- Exercise requirements
After locating the line that contains "D3: LED white", transcribe exactly that line and each one after it until the data ends, skipping pictures.

==== Material shown

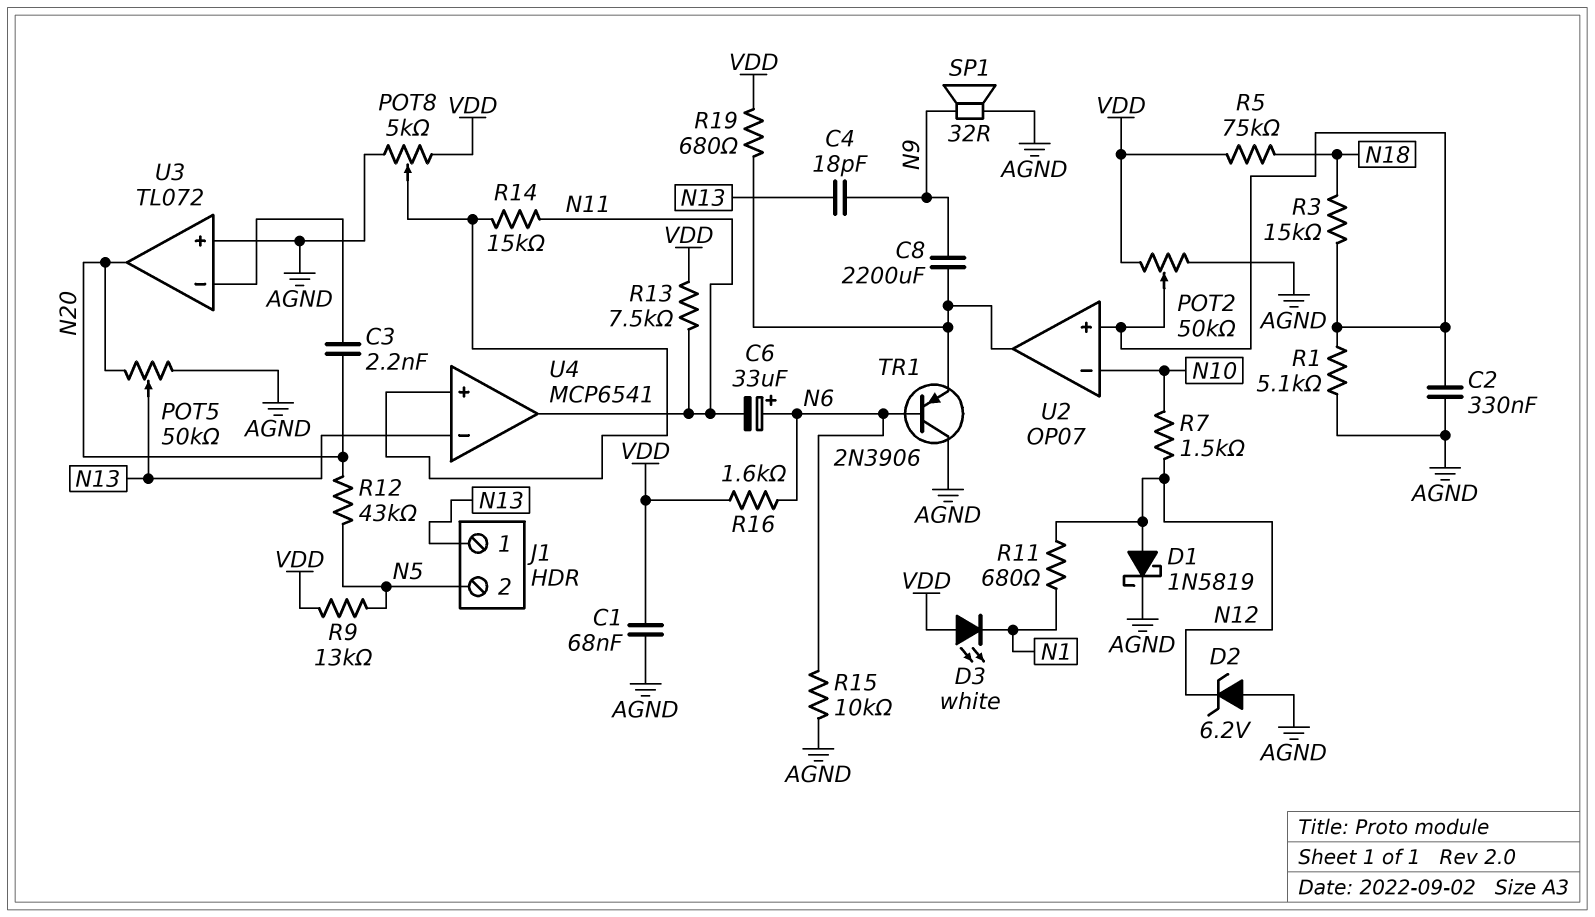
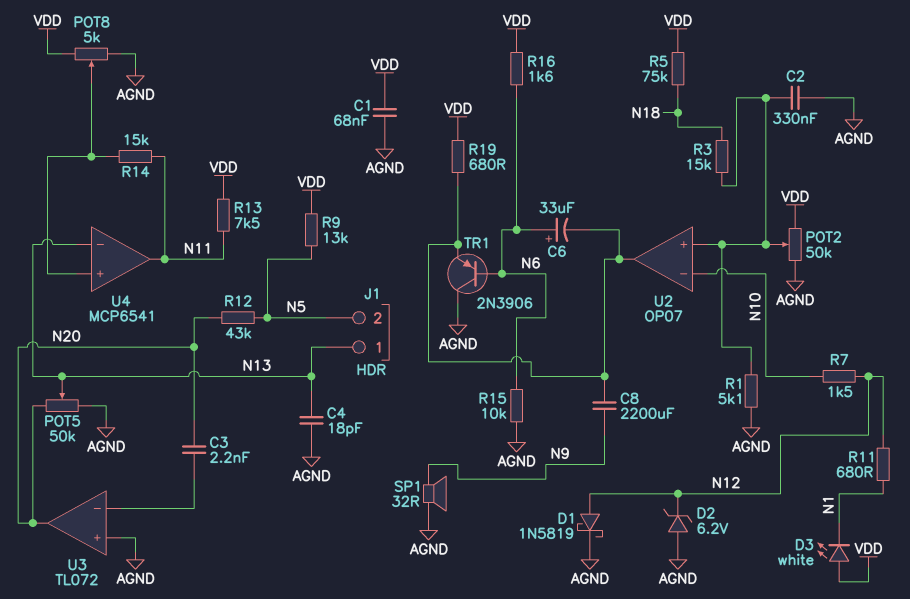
C4: 18pF (N9, N13) -> 18pF (AGND, N13)
C6: 33uF (plus N6, minus N11) -> 33uF (plus N6, minus U2/out)

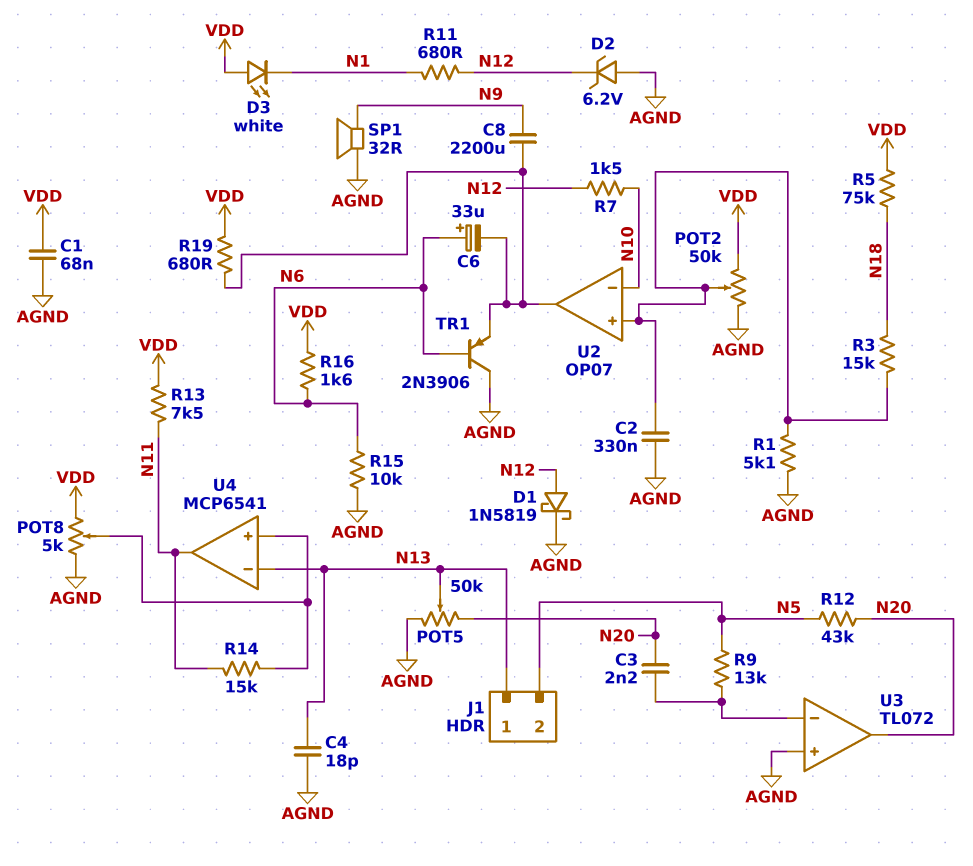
R9: 13k (N5, VDD) -> 13k (N5, U3/in-)

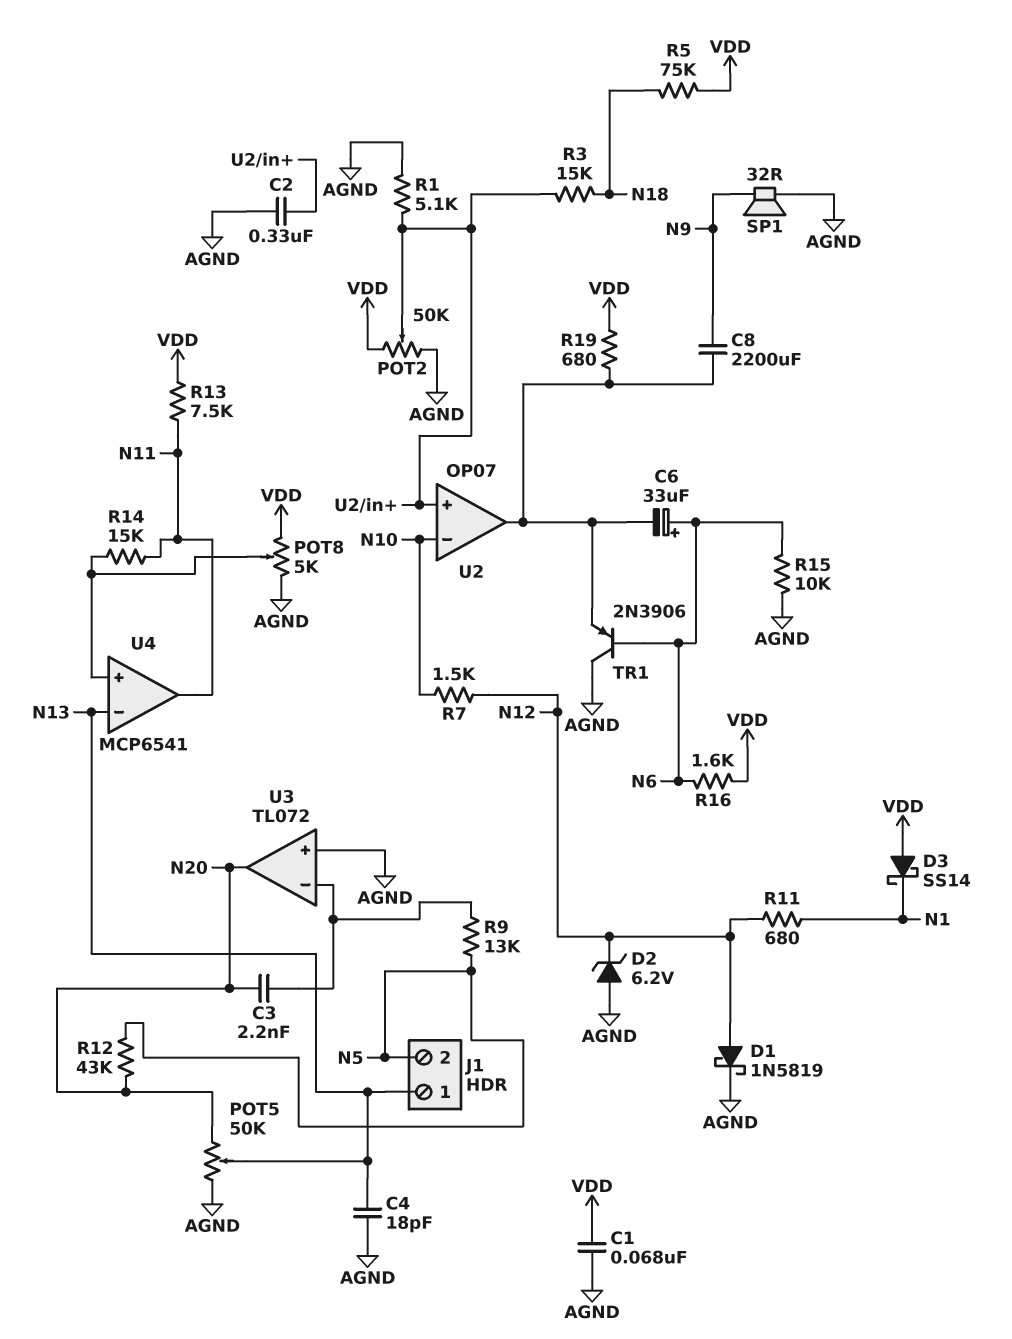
D3: LED white (A VDD, K N1) -> schottky SS14 (A VDD, K N1)

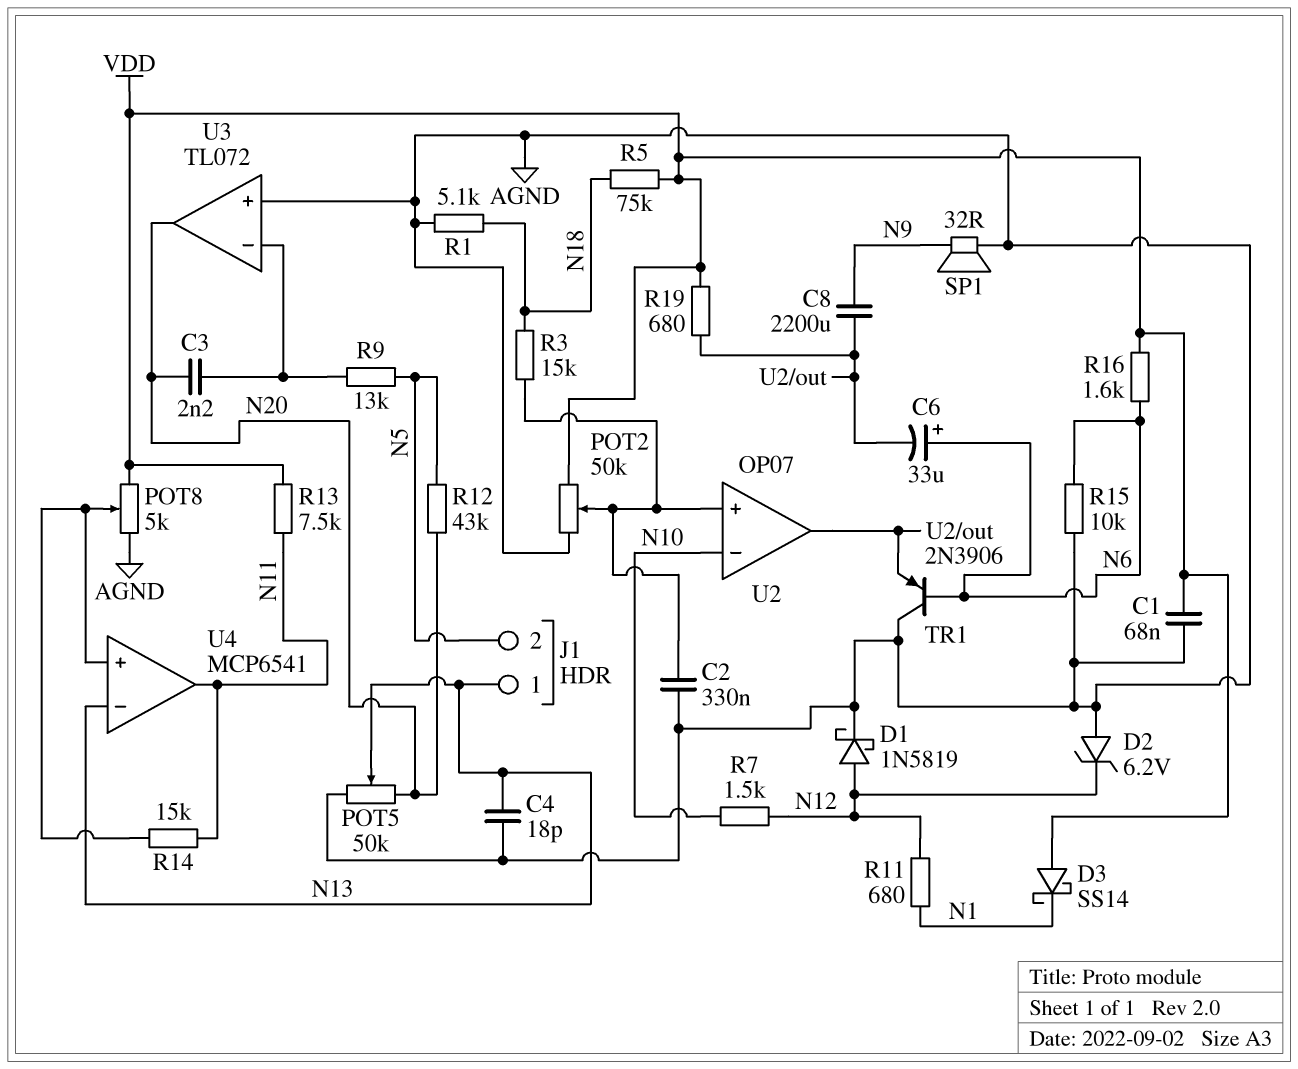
R1: 5.1k (AGND, U2/in+) -> 5.1k (AGND, N18)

========

- Response to the task
D3: LED white (A VDD, K N1) -> schottky SS14 (A VDD, K N1)

R1: 5.1k (AGND, U2/in+) -> 5.1k (AGND, N18)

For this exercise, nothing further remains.